*Task description:* Report every line in the listing below where the string "field" shows up.
++++ Task material
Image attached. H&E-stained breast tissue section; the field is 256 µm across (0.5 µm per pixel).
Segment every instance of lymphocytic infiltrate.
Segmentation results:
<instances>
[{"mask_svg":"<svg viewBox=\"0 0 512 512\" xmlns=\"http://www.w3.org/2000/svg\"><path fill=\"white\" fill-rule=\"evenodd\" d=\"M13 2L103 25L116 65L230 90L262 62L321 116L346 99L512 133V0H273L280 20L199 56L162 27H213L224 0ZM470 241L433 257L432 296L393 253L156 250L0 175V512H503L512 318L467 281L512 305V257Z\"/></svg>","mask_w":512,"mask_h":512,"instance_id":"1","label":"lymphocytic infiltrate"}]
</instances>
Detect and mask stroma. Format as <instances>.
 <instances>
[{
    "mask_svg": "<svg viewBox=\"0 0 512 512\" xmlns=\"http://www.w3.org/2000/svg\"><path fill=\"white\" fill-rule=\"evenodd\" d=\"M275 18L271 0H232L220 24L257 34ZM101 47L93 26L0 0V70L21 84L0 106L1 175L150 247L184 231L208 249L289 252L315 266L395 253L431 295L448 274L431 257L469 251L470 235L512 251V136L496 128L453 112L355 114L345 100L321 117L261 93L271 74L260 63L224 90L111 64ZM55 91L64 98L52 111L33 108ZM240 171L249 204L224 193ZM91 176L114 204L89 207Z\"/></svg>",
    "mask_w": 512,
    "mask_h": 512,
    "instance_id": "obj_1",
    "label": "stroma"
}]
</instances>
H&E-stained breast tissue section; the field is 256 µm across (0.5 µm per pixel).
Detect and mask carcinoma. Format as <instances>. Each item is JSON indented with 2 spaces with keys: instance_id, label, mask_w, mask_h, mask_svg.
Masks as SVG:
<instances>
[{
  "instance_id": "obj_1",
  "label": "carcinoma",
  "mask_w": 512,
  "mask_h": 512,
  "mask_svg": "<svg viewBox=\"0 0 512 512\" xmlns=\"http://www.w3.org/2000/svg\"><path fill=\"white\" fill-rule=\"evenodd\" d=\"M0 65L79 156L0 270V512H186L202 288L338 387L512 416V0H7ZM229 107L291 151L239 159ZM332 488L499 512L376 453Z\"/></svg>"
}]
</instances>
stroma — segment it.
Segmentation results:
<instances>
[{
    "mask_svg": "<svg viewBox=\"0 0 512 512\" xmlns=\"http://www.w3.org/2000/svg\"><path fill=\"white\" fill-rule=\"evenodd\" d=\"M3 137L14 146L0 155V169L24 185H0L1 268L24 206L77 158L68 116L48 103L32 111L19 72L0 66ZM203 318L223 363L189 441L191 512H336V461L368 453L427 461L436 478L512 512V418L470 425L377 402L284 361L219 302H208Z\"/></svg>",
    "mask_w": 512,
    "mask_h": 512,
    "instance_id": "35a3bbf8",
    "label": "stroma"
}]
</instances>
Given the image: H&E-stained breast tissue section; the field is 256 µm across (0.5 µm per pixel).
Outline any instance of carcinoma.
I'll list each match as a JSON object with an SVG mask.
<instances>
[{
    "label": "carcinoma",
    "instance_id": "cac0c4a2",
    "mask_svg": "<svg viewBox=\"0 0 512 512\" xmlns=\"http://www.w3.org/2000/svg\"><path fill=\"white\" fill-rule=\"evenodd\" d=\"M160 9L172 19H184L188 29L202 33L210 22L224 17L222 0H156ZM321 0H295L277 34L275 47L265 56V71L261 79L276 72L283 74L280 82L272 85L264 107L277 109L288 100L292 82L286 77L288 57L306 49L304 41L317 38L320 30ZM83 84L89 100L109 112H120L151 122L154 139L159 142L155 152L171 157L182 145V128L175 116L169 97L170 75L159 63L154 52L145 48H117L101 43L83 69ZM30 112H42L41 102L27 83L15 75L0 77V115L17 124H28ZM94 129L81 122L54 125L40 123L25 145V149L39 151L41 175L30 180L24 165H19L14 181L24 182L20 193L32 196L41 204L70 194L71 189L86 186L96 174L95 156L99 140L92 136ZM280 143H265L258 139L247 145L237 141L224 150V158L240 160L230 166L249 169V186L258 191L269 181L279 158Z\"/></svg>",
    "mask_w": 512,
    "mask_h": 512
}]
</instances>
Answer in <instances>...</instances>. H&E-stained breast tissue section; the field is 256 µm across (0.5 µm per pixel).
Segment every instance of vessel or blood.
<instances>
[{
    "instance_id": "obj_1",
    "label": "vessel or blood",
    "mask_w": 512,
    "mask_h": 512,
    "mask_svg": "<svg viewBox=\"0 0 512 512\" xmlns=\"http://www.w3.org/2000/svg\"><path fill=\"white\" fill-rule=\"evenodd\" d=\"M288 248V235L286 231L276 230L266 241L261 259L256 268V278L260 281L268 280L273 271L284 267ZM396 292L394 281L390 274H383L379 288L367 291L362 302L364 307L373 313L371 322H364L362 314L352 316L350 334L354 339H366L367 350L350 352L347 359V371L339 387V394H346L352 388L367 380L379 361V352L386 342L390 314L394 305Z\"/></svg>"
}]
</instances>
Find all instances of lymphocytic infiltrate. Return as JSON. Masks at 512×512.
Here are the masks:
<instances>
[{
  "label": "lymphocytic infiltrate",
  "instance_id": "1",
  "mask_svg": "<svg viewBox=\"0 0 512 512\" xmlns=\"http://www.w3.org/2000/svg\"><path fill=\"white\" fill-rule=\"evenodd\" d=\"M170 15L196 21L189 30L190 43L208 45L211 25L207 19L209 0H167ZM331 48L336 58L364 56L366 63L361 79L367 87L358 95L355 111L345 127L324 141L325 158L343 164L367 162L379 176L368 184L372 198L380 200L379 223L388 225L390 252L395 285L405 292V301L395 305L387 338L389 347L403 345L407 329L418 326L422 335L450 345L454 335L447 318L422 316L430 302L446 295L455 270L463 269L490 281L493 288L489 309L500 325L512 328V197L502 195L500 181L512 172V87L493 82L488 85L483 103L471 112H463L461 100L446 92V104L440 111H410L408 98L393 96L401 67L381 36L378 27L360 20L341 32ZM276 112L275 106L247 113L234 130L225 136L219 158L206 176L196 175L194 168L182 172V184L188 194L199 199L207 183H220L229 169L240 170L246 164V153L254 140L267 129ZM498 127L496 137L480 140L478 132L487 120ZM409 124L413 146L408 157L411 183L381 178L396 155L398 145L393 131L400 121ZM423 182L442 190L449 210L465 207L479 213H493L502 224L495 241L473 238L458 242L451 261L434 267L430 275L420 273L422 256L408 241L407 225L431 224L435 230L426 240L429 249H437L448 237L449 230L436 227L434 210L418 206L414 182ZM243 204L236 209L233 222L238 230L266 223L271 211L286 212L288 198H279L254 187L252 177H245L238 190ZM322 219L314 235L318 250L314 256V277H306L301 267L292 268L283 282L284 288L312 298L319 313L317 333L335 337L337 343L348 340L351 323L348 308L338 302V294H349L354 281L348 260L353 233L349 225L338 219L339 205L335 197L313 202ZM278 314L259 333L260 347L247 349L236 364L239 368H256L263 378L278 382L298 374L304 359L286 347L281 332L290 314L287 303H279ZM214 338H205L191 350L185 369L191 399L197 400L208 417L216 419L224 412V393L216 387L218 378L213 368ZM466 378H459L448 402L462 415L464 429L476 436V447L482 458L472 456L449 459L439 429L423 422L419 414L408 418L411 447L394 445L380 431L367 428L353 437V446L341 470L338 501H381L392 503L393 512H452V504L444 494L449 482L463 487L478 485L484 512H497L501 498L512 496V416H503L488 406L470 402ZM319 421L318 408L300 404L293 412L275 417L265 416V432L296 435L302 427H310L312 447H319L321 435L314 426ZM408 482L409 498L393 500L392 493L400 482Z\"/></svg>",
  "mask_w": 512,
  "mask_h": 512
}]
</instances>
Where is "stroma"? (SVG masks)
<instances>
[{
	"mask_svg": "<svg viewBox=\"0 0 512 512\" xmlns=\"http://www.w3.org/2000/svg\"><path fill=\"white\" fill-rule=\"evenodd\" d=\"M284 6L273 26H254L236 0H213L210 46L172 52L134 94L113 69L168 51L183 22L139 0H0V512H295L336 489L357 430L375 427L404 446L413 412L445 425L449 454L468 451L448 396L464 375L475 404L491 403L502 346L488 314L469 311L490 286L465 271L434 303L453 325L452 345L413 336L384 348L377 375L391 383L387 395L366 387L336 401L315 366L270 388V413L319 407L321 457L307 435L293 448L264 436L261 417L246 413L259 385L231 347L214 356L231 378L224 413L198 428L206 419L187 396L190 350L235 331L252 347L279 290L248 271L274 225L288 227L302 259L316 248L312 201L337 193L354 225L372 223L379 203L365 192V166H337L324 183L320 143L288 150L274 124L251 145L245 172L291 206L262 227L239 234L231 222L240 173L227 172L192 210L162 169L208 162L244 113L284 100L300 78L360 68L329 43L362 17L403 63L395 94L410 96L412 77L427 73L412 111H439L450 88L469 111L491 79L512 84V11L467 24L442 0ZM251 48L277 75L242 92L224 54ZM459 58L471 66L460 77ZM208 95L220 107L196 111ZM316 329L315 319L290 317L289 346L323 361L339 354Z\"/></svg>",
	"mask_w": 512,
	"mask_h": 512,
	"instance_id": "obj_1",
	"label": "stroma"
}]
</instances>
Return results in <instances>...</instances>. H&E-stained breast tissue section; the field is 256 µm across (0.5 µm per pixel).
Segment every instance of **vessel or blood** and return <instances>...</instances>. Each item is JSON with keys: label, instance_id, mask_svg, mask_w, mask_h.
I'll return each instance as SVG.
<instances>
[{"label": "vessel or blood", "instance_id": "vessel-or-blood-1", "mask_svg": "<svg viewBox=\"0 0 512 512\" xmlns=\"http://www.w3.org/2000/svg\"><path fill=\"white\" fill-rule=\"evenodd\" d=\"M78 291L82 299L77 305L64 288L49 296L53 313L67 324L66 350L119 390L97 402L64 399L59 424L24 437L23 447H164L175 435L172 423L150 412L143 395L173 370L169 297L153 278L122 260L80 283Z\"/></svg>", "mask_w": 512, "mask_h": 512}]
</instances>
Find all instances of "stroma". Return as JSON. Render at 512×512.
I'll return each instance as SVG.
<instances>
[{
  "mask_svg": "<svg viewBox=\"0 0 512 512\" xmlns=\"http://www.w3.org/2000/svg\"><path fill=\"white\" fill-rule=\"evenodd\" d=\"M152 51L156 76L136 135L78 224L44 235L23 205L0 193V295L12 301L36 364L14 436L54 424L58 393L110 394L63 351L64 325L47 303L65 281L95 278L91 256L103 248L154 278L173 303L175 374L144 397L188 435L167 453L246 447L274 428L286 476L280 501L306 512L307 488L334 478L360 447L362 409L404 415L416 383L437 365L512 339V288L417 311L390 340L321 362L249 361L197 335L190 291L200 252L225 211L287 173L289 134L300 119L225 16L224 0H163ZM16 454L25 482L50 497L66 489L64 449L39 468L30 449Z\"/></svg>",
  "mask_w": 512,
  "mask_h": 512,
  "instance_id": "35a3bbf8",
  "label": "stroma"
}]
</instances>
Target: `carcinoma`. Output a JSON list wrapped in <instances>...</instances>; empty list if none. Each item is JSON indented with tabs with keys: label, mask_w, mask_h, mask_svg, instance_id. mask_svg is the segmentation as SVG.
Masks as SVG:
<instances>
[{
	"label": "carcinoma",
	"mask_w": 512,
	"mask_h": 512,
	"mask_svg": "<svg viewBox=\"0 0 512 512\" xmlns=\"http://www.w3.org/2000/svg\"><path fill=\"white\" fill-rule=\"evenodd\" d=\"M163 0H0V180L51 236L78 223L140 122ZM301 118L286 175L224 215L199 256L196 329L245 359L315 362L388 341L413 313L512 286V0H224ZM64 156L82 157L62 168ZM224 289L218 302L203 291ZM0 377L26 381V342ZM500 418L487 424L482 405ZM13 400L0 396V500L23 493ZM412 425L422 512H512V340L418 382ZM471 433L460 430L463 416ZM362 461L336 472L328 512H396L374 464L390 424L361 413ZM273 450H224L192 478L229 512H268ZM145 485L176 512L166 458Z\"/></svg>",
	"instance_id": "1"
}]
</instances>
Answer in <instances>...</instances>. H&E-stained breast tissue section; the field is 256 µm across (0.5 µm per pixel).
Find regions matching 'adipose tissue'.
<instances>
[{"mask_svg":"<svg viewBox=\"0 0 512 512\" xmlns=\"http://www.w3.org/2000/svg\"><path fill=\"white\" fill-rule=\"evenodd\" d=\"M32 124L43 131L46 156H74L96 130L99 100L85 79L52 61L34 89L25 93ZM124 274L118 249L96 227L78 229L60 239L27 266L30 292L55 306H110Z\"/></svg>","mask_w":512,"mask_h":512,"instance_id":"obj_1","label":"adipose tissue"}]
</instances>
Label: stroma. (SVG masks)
++++++++
*Task output:*
Image attached. H&E-stained breast tissue section; the field is 256 µm across (0.5 µm per pixel).
H&E-stained breast tissue section; the field is 256 µm across (0.5 µm per pixel).
Given the image: H&E-stained breast tissue section; the field is 256 µm across (0.5 µm per pixel).
Answer in <instances>...</instances>. H&E-stained breast tissue section; the field is 256 µm across (0.5 µm per pixel).
Return results in <instances>...</instances>. H&E-stained breast tissue section; the field is 256 µm across (0.5 µm per pixel).
Answer in <instances>...</instances>. H&E-stained breast tissue section; the field is 256 µm across (0.5 µm per pixel).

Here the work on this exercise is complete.